Leave out the pictures, and retype the remaining data exactly.

══ Given data ══

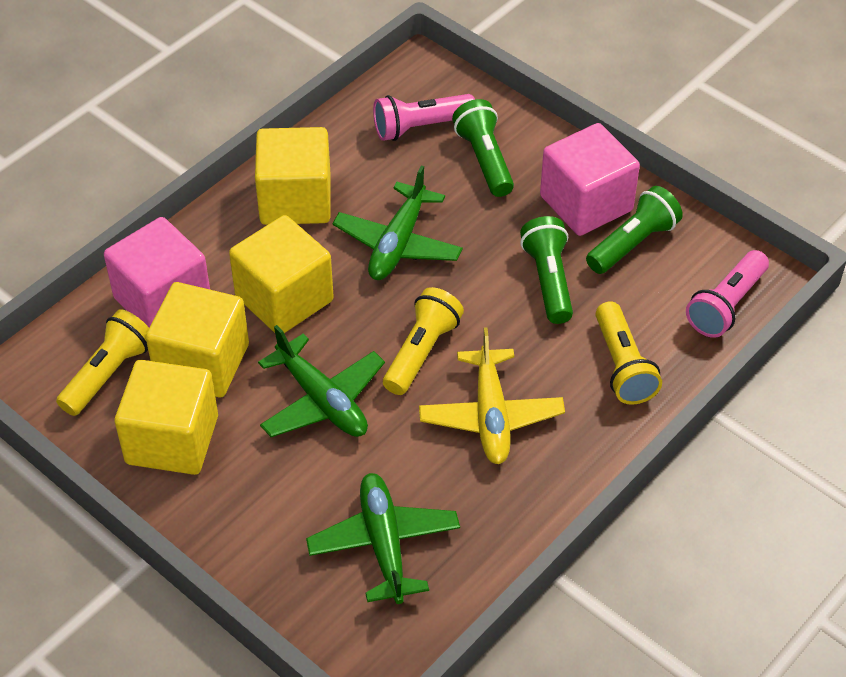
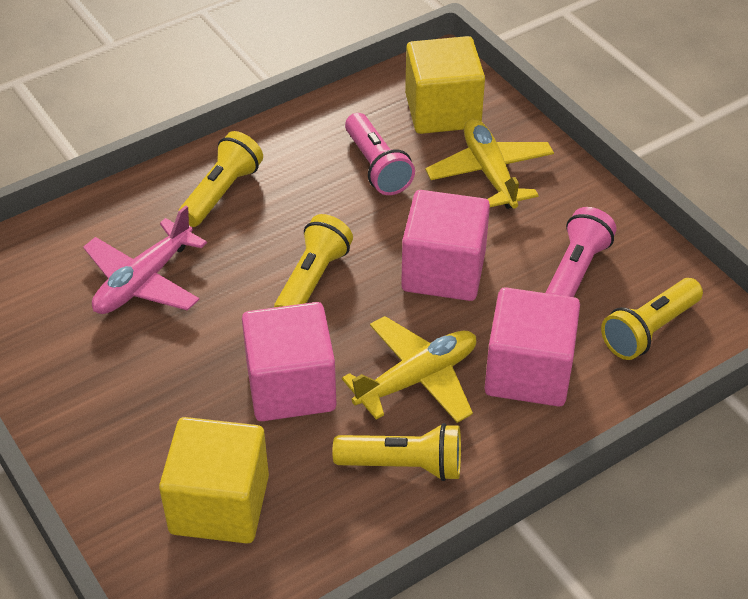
green flashlight: 3 -> 0
green plane: 3 -> 0
pink cube: 2 -> 3
pink plane: 0 -> 1
yellow cube: 4 -> 2
yellow flashlight: 3 -> 4
yellow plane: 1 -> 2

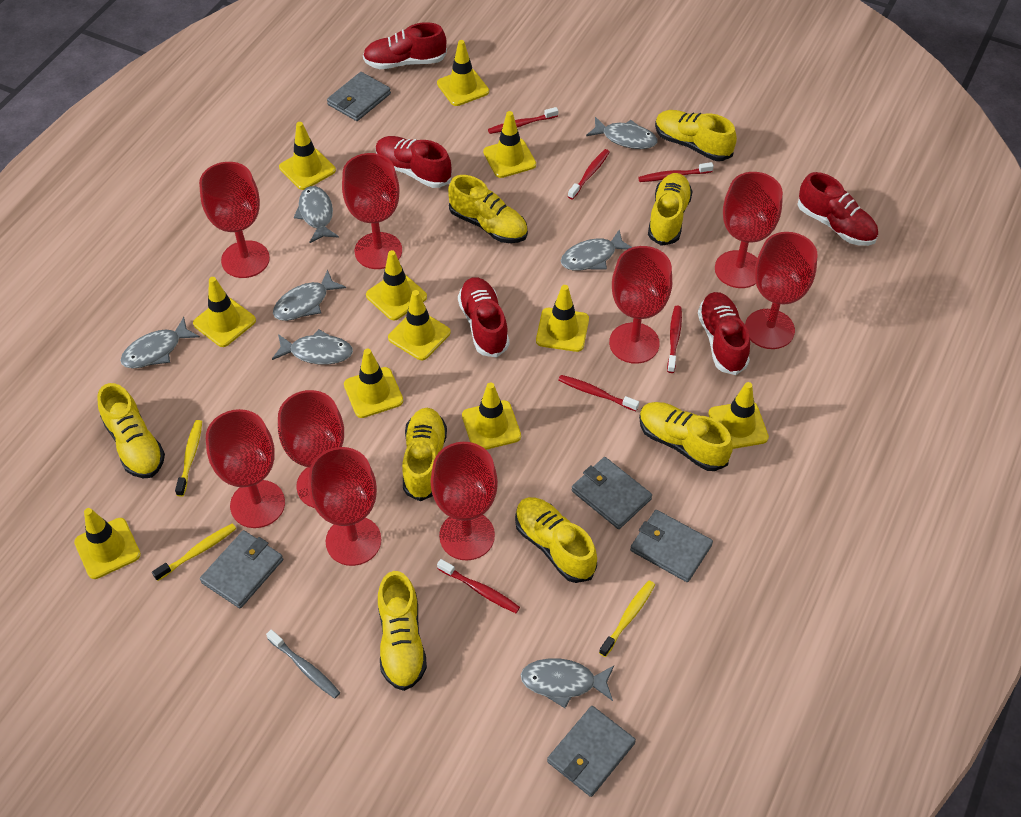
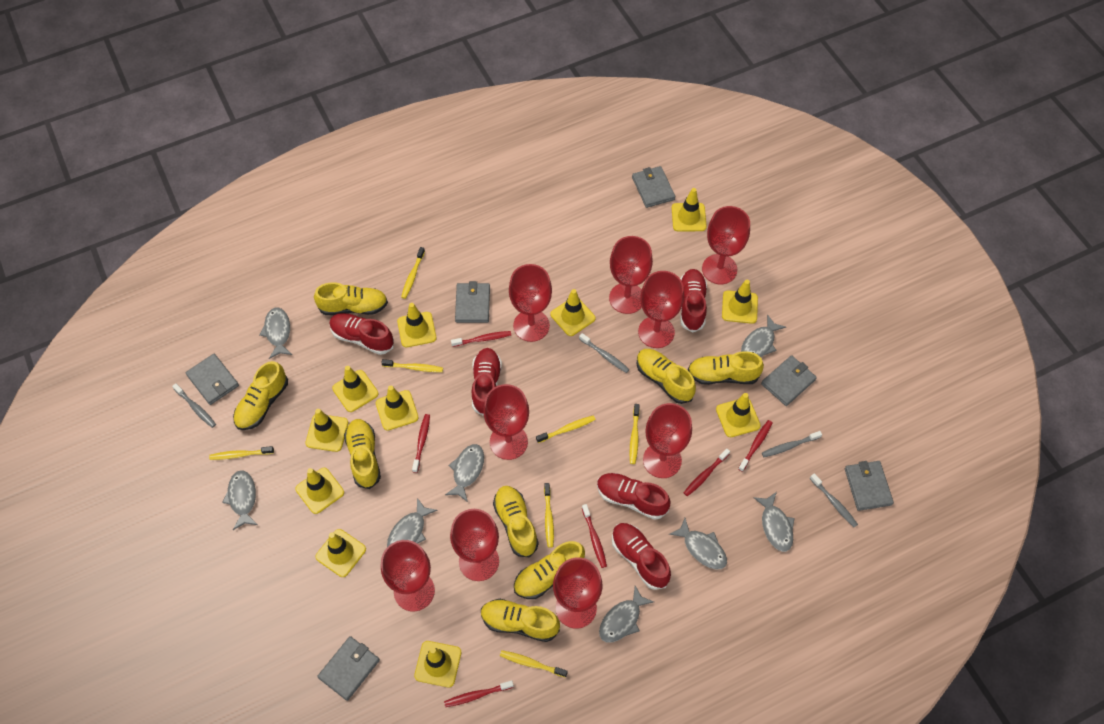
grey fish: 7 -> 8
grey toothbrush: 1 -> 4
grey wallet: 5 -> 6
yellow toothbrush: 3 -> 7

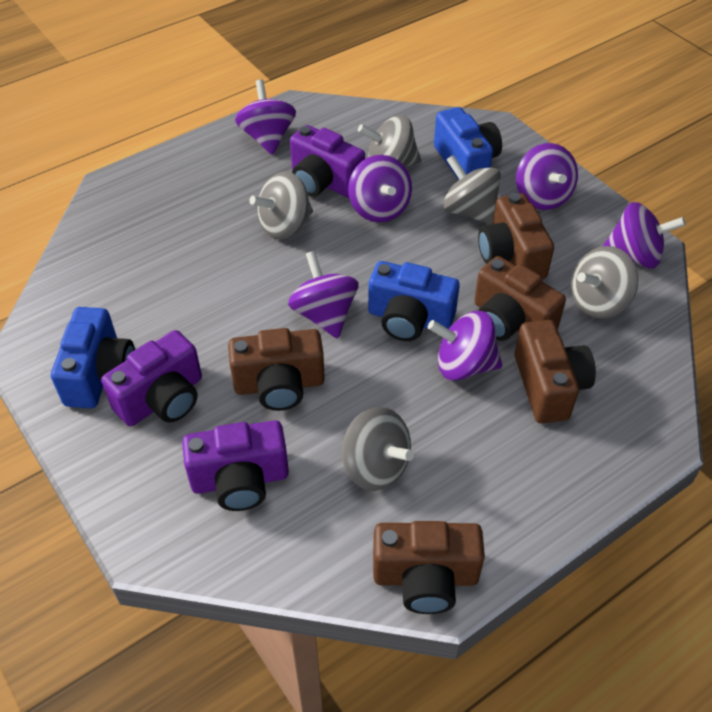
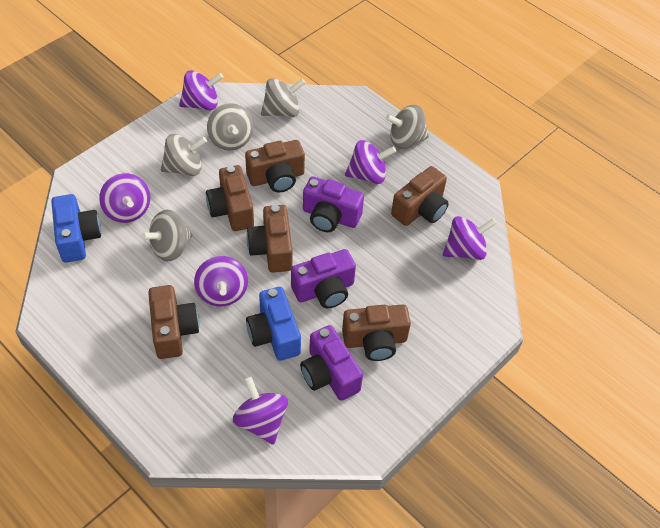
blue camera: 3 -> 2
brown camera: 5 -> 6

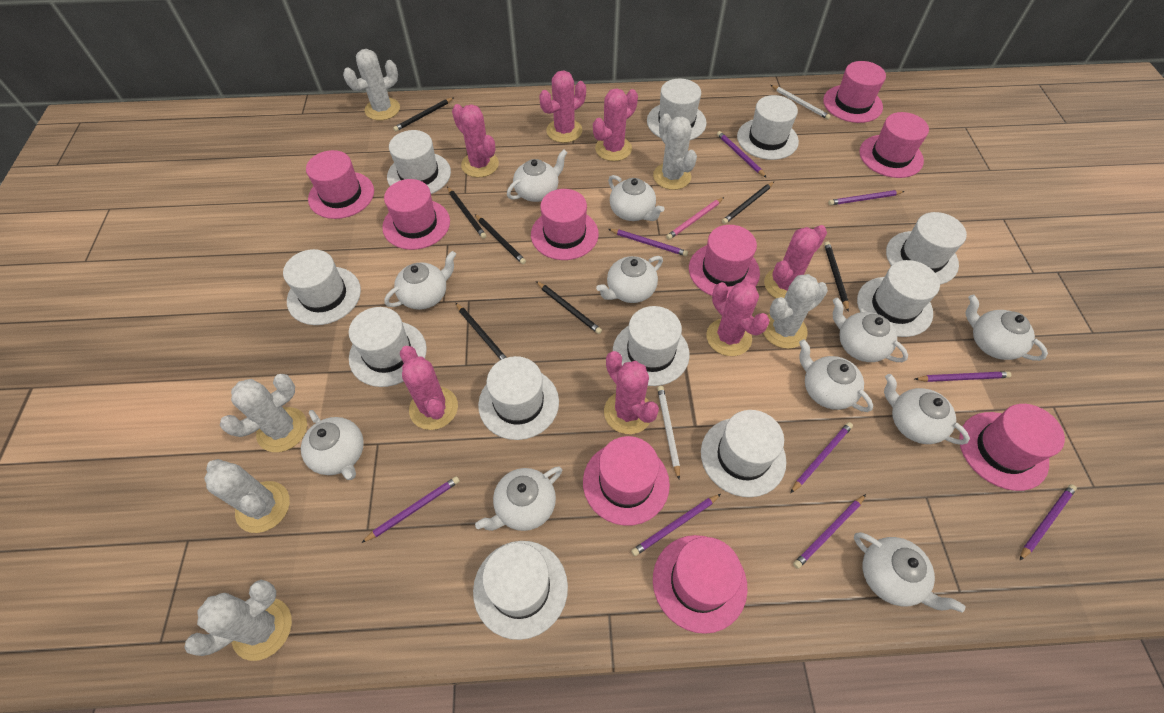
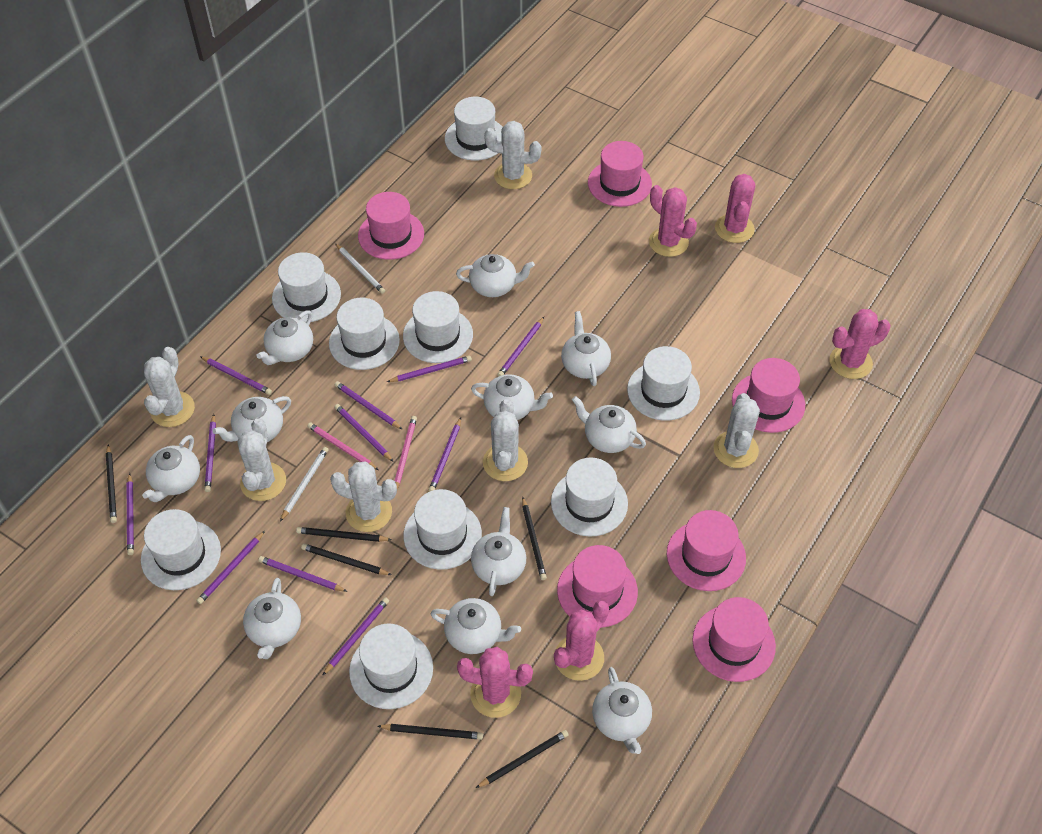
black pencil: 7 -> 6
pink cactus: 7 -> 5
pink hat: 9 -> 6
pink pencil: 1 -> 2
purple pencil: 9 -> 11
white hat: 11 -> 9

═══

Response ->
green flashlight: 3 -> 0
green plane: 3 -> 0
pink cube: 2 -> 3
pink plane: 0 -> 1
yellow cube: 4 -> 2
yellow flashlight: 3 -> 4
yellow plane: 1 -> 2

grey fish: 7 -> 8
grey toothbrush: 1 -> 4
grey wallet: 5 -> 6
yellow toothbrush: 3 -> 7

blue camera: 3 -> 2
brown camera: 5 -> 6

black pencil: 7 -> 6
pink cactus: 7 -> 5
pink hat: 9 -> 6
pink pencil: 1 -> 2
purple pencil: 9 -> 11
white hat: 11 -> 9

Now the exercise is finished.